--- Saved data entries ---

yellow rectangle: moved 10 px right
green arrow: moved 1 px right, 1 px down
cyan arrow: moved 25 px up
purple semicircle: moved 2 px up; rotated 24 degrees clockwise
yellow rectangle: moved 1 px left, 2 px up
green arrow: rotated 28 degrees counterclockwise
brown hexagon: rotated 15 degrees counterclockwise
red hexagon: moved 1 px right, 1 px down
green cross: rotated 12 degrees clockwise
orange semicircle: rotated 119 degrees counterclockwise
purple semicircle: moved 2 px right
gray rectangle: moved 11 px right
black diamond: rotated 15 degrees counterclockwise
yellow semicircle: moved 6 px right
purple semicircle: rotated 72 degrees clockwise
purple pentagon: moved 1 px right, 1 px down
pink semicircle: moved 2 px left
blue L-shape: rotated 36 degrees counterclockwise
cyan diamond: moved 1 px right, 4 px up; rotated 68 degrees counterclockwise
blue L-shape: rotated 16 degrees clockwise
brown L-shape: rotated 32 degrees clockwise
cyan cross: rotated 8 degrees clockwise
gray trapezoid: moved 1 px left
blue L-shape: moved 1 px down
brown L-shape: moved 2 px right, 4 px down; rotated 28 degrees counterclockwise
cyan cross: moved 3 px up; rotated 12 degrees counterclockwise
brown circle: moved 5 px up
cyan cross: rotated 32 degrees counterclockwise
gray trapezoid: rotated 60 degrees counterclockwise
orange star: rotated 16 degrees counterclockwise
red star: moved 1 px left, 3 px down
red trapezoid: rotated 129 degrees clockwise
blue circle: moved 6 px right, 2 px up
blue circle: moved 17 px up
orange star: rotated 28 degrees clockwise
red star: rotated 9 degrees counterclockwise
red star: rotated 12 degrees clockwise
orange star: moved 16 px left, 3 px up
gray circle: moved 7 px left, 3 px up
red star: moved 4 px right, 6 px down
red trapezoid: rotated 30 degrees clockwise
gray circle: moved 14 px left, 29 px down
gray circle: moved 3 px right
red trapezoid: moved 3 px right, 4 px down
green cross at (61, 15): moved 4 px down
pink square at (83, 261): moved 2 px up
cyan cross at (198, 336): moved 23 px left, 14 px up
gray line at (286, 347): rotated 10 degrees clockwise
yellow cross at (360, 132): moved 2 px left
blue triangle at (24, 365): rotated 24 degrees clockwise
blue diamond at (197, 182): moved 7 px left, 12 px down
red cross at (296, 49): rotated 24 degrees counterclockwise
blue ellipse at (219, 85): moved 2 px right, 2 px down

--- STATED TASK ---
Can you output the data as a numbered list, starting with its first line and going on through the line containing "gray rectangle: moved 11 px right", with both of those lines included and blank lines left out?

--- TASK OUTPUT ---
1. yellow rectangle: moved 10 px right
2. green arrow: moved 1 px right, 1 px down
3. cyan arrow: moved 25 px up
4. purple semicircle: moved 2 px up; rotated 24 degrees clockwise
5. yellow rectangle: moved 1 px left, 2 px up
6. green arrow: rotated 28 degrees counterclockwise
7. brown hexagon: rotated 15 degrees counterclockwise
8. red hexagon: moved 1 px right, 1 px down
9. green cross: rotated 12 degrees clockwise
10. orange semicircle: rotated 119 degrees counterclockwise
11. purple semicircle: moved 2 px right
12. gray rectangle: moved 11 px right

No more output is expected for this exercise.